ACTION ITEM: Make an exact copy of the records, with the images left out.

RECORD EXTRACTS:
================================
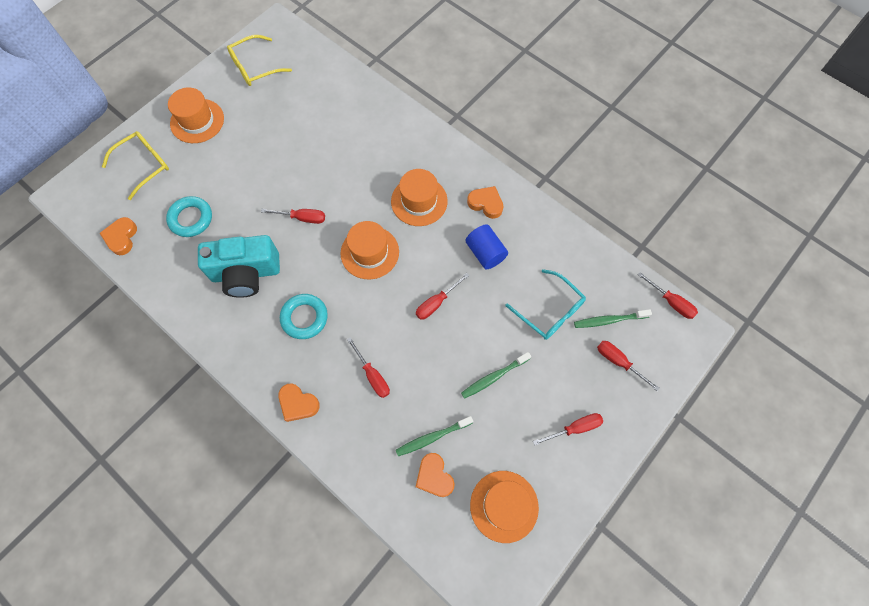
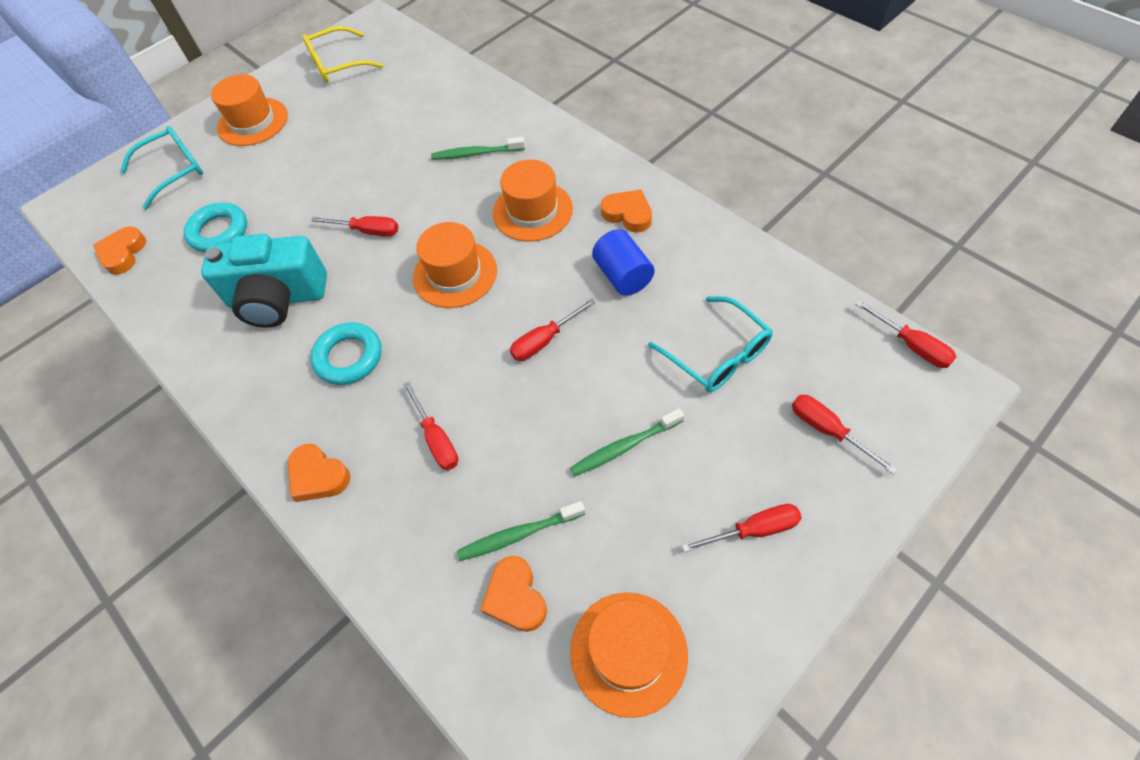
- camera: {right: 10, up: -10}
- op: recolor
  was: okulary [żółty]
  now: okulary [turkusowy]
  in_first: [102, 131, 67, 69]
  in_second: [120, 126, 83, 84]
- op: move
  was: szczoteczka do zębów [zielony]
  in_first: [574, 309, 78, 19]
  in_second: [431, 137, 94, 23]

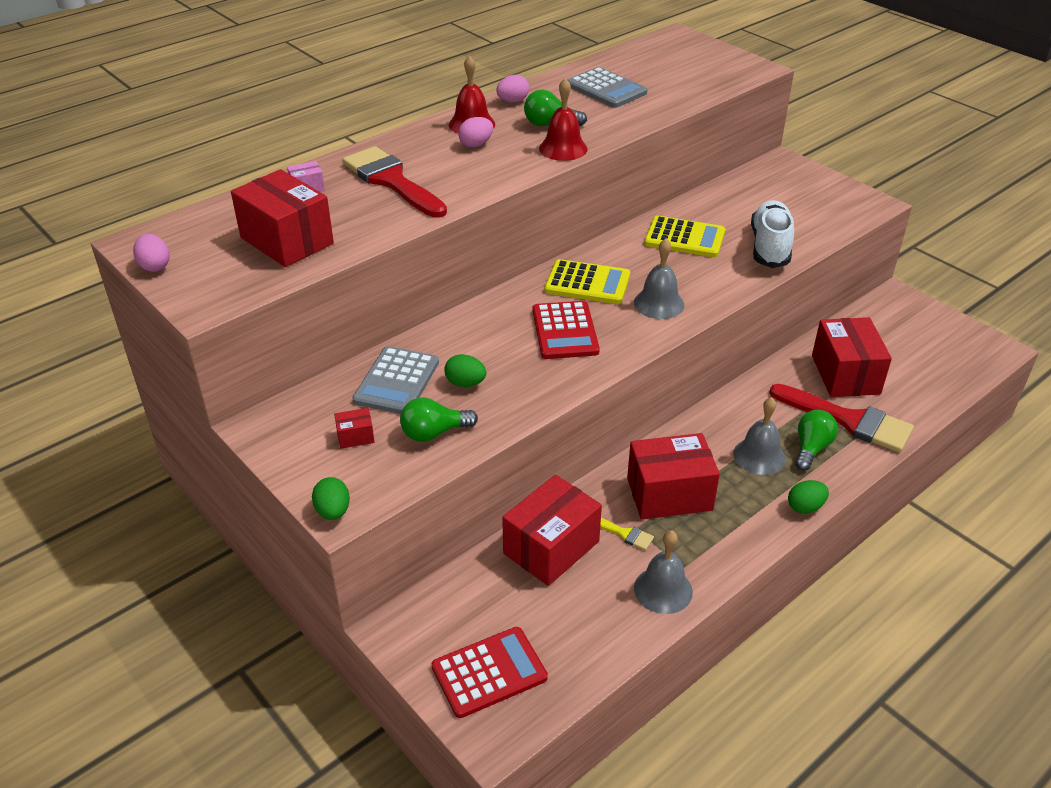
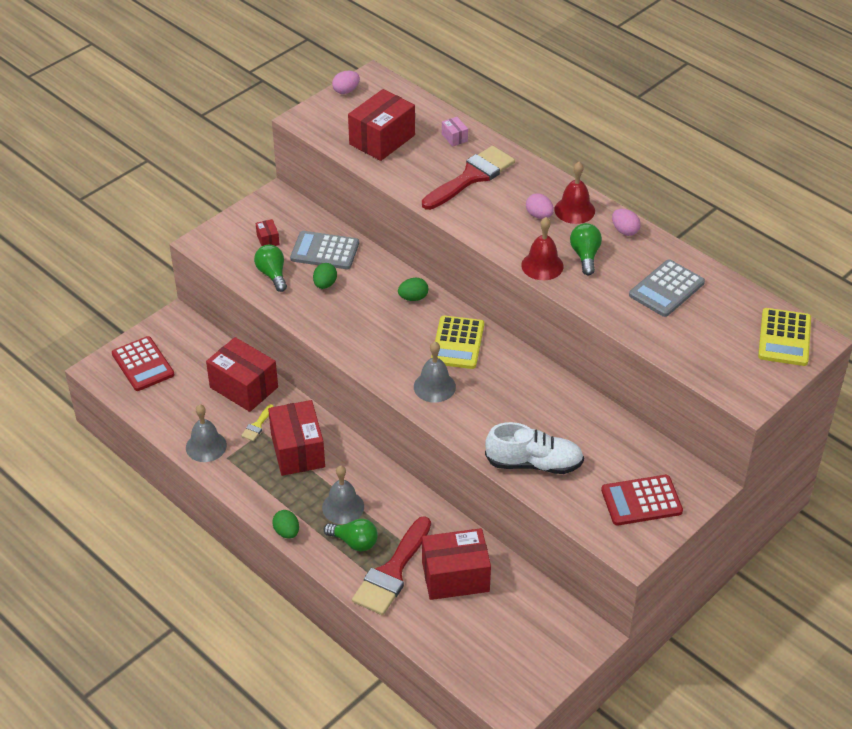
- camera: {right: 85, up: 5}
- op: move
  was: jajko [zielony]
  in_first: [312, 477, 38, 43]
  in_second: [398, 278, 30, 23]
- op: move
  was: kalkulator [czerwony]
  in_first: [533, 301, 67, 58]
  in_second: [601, 475, 82, 50]
- op: move
  was: kalkulator [żółty]
  in_first: [644, 216, 81, 41]
  in_second: [758, 308, 53, 58]

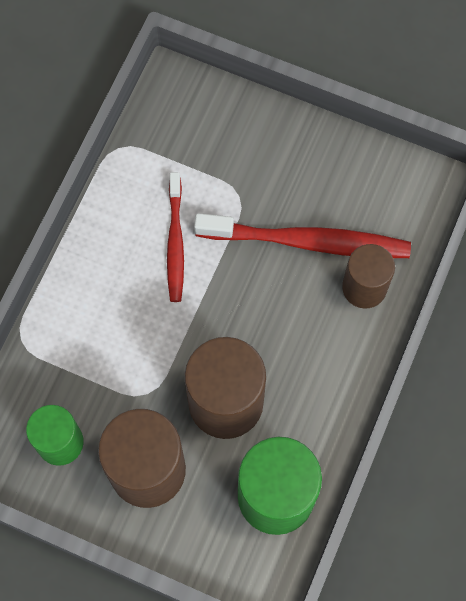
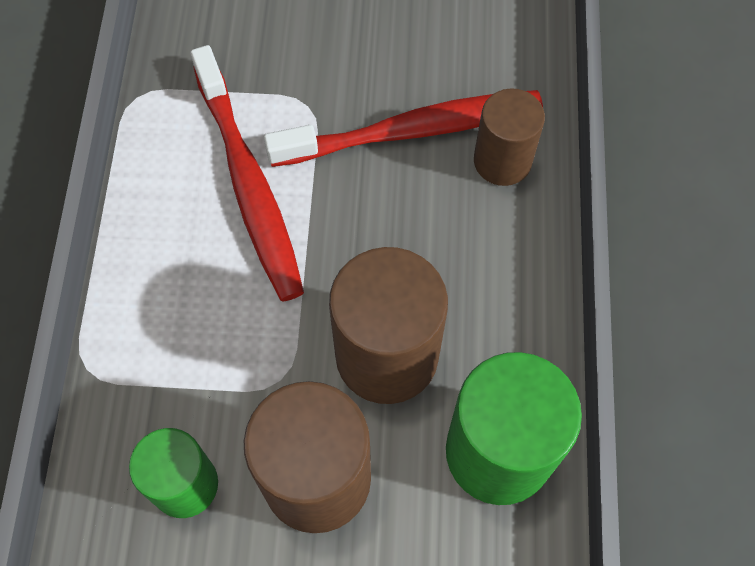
- camera: {right: -20, up: -5}
- op: resize
  was: szczoteczka do zębów [czerwony]
  in_first: [167, 172, 17, 130]
  in_second: [190, 45, 114, 256]
  ratio: 1.62

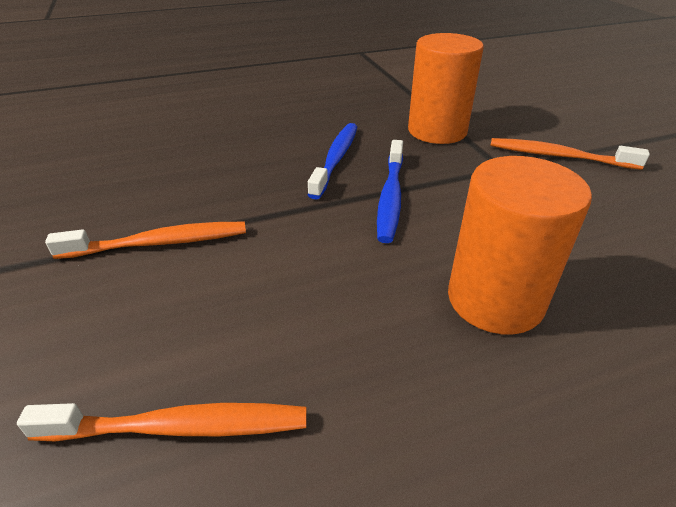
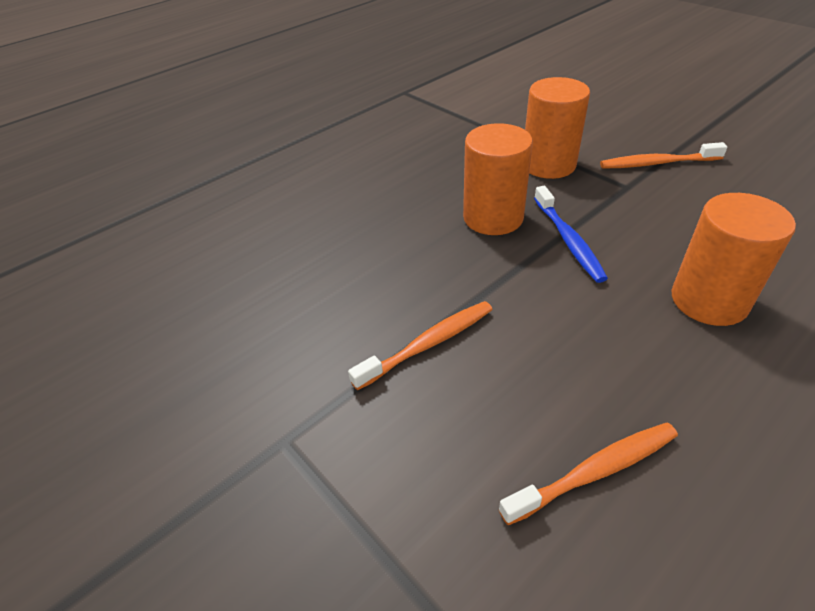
- camera: {right: -20, up: 5}
- op: replace
  was: szczoteczka do zębów [niebieski]
  now: walec [pomarańczowy]
  in_first: [308, 123, 49, 76]
  in_second: [463, 123, 70, 112]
================================
RESPONSE TO THIS TASK:
- camera: {right: 10, up: -10}
- op: recolor
  was: okulary [żółty]
  now: okulary [turkusowy]
  in_first: [102, 131, 67, 69]
  in_second: [120, 126, 83, 84]
- op: move
  was: szczoteczka do zębów [zielony]
  in_first: [574, 309, 78, 19]
  in_second: [431, 137, 94, 23]

- camera: {right: 85, up: 5}
- op: move
  was: jajko [zielony]
  in_first: [312, 477, 38, 43]
  in_second: [398, 278, 30, 23]
- op: move
  was: kalkulator [czerwony]
  in_first: [533, 301, 67, 58]
  in_second: [601, 475, 82, 50]
- op: move
  was: kalkulator [żółty]
  in_first: [644, 216, 81, 41]
  in_second: [758, 308, 53, 58]

- camera: {right: -20, up: -5}
- op: resize
  was: szczoteczka do zębów [czerwony]
  in_first: [167, 172, 17, 130]
  in_second: [190, 45, 114, 256]
  ratio: 1.62

- camera: {right: -20, up: 5}
- op: replace
  was: szczoteczka do zębów [niebieski]
  now: walec [pomarańczowy]
  in_first: [308, 123, 49, 76]
  in_second: [463, 123, 70, 112]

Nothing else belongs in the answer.